■ Exercise details:
Lines after the one containing "R2: 15 (GND, N008) -> none" are to be omitted; print exactly each line from the start of the records up to and including it.

(Stored dataset items)
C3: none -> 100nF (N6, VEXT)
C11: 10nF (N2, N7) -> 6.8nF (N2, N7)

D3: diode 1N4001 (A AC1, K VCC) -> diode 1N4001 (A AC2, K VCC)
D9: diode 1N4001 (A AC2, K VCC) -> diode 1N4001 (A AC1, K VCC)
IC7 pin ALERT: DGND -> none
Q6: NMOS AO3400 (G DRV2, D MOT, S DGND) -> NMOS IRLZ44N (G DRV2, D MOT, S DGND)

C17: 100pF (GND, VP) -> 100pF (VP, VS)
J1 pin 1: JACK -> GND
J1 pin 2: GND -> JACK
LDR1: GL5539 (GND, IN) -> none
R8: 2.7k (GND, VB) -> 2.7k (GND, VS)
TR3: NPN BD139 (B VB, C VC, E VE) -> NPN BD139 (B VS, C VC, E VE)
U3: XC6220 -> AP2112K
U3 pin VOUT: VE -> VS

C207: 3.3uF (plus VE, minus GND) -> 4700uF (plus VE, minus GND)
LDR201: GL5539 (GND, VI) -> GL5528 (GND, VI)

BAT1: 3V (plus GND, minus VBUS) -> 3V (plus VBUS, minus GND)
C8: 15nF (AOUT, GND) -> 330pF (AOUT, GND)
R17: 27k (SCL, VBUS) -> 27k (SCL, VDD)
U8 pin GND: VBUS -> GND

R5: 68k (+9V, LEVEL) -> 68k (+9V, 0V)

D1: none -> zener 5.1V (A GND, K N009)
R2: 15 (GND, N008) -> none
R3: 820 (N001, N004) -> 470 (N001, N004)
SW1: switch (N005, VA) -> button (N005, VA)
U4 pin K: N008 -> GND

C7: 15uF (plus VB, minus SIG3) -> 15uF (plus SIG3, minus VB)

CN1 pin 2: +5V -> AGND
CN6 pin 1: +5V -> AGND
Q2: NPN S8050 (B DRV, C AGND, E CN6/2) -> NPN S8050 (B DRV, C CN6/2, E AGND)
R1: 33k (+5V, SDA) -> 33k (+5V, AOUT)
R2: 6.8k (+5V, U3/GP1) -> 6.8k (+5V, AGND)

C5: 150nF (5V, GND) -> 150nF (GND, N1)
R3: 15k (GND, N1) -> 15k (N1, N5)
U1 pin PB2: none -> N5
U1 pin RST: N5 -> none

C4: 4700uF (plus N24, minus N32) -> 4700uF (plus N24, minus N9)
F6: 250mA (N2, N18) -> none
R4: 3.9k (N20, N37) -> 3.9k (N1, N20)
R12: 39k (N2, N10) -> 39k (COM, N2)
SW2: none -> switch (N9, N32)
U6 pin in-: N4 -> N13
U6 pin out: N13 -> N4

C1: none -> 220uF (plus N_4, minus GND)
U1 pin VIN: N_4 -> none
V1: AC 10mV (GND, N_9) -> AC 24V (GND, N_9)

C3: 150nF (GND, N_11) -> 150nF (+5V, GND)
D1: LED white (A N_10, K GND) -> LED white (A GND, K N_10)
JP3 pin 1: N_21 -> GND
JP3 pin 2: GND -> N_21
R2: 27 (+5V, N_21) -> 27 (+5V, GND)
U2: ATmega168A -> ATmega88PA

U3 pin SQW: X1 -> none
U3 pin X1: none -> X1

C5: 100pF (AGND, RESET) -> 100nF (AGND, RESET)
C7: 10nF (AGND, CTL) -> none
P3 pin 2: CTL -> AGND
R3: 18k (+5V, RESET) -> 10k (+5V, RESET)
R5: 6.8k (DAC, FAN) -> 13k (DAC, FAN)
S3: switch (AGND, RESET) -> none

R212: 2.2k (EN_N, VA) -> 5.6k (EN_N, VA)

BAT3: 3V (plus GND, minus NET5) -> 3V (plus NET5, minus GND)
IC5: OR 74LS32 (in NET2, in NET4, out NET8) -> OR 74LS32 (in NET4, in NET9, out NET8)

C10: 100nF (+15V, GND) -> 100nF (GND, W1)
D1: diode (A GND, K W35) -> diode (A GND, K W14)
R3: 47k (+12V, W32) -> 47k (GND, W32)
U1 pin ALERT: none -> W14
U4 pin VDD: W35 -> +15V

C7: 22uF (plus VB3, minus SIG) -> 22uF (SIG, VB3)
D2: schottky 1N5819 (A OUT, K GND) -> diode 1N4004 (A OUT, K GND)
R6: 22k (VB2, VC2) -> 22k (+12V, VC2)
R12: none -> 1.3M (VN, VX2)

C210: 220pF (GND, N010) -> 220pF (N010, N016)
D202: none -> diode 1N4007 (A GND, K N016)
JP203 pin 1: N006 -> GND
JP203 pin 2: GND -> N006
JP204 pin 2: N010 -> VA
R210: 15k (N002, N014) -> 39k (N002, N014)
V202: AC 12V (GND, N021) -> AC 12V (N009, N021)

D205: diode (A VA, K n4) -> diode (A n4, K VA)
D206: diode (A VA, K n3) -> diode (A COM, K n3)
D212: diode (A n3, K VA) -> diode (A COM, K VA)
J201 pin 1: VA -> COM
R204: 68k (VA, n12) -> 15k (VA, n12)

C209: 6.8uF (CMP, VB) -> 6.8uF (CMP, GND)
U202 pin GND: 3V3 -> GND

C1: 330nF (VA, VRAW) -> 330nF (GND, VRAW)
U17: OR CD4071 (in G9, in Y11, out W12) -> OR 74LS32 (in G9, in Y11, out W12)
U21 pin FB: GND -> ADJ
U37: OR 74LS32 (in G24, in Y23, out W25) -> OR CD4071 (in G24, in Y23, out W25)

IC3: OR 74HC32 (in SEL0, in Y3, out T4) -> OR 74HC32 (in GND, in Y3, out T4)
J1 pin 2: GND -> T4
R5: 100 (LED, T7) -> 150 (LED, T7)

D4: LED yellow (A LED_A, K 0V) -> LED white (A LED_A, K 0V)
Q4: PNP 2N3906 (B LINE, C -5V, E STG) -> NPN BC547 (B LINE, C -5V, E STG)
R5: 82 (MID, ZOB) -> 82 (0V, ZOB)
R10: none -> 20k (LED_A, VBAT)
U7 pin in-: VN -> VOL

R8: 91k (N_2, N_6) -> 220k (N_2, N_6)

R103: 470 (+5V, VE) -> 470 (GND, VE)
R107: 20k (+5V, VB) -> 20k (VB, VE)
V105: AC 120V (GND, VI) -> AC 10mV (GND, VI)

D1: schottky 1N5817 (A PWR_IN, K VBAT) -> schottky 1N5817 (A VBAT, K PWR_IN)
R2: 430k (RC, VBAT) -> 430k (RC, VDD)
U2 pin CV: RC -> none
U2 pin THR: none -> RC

■ Task result:
C3: none -> 100nF (N6, VEXT)
C11: 10nF (N2, N7) -> 6.8nF (N2, N7)

D3: diode 1N4001 (A AC1, K VCC) -> diode 1N4001 (A AC2, K VCC)
D9: diode 1N4001 (A AC2, K VCC) -> diode 1N4001 (A AC1, K VCC)
IC7 pin ALERT: DGND -> none
Q6: NMOS AO3400 (G DRV2, D MOT, S DGND) -> NMOS IRLZ44N (G DRV2, D MOT, S DGND)

C17: 100pF (GND, VP) -> 100pF (VP, VS)
J1 pin 1: JACK -> GND
J1 pin 2: GND -> JACK
LDR1: GL5539 (GND, IN) -> none
R8: 2.7k (GND, VB) -> 2.7k (GND, VS)
TR3: NPN BD139 (B VB, C VC, E VE) -> NPN BD139 (B VS, C VC, E VE)
U3: XC6220 -> AP2112K
U3 pin VOUT: VE -> VS

C207: 3.3uF (plus VE, minus GND) -> 4700uF (plus VE, minus GND)
LDR201: GL5539 (GND, VI) -> GL5528 (GND, VI)

BAT1: 3V (plus GND, minus VBUS) -> 3V (plus VBUS, minus GND)
C8: 15nF (AOUT, GND) -> 330pF (AOUT, GND)
R17: 27k (SCL, VBUS) -> 27k (SCL, VDD)
U8 pin GND: VBUS -> GND

R5: 68k (+9V, LEVEL) -> 68k (+9V, 0V)

D1: none -> zener 5.1V (A GND, K N009)
R2: 15 (GND, N008) -> none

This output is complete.